- _Records_:
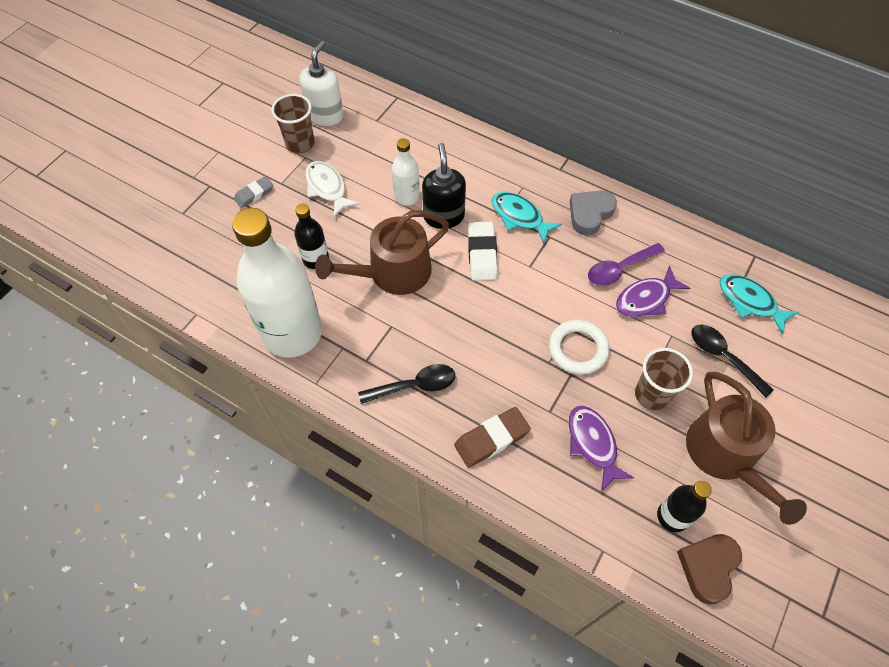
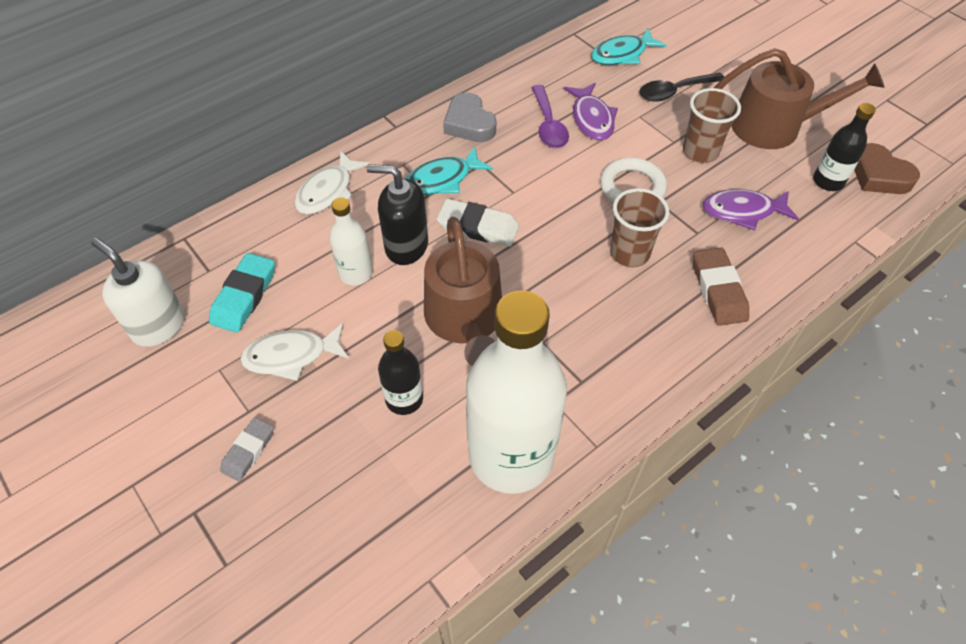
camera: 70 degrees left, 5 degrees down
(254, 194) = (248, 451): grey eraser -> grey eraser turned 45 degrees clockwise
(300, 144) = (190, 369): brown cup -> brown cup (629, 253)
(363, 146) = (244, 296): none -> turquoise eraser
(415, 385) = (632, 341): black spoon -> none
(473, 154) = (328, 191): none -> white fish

...

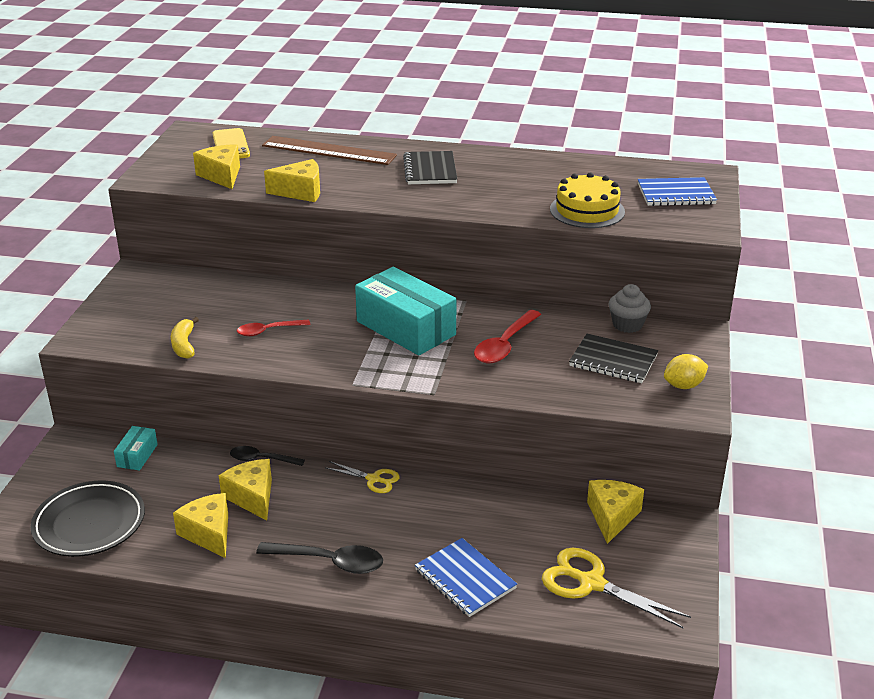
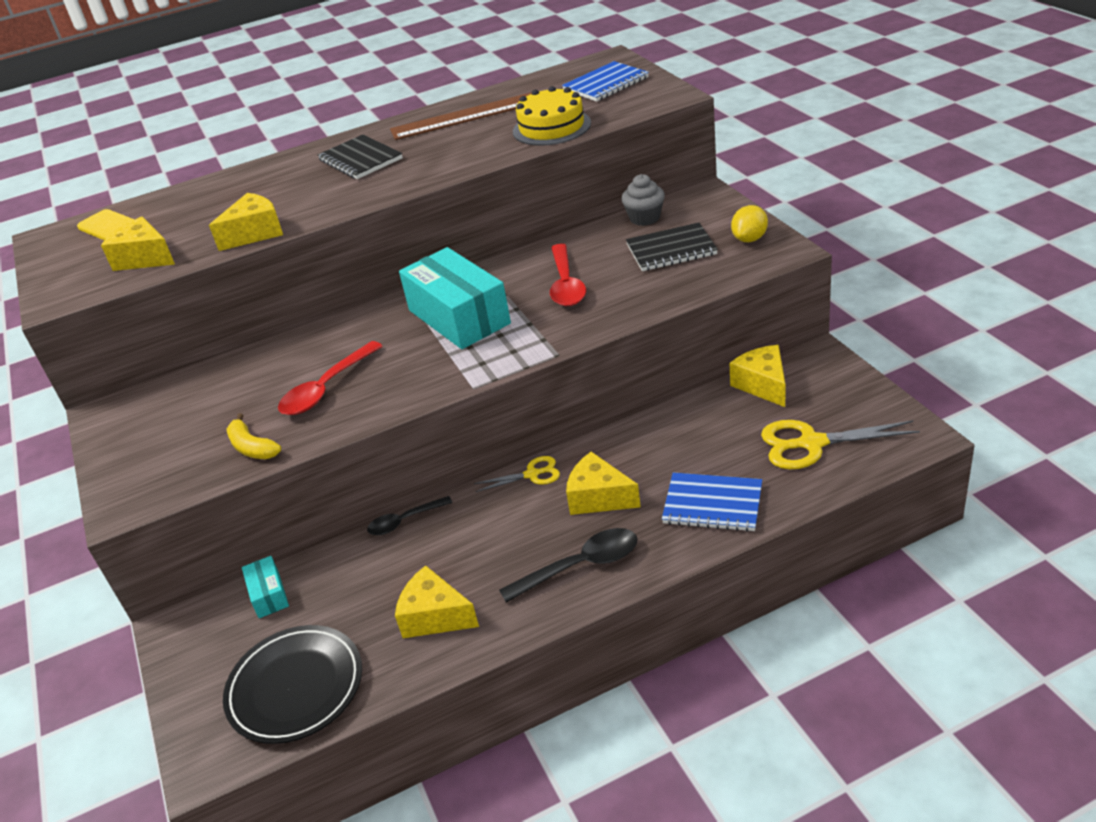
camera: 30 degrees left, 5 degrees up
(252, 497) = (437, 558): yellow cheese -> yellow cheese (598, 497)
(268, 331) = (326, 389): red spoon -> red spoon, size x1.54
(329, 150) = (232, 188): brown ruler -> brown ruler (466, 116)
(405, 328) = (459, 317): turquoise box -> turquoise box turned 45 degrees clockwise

- _Task to carry out_:
Starting at the line above that contains "(363, 146) = (244, 296): none", repeat each line exactly up to and including the line that contains "(473, 154) = (328, 191): none -> white fish", and stop there.

- _Response_:
(363, 146) = (244, 296): none -> turquoise eraser
(415, 385) = (632, 341): black spoon -> none
(473, 154) = (328, 191): none -> white fish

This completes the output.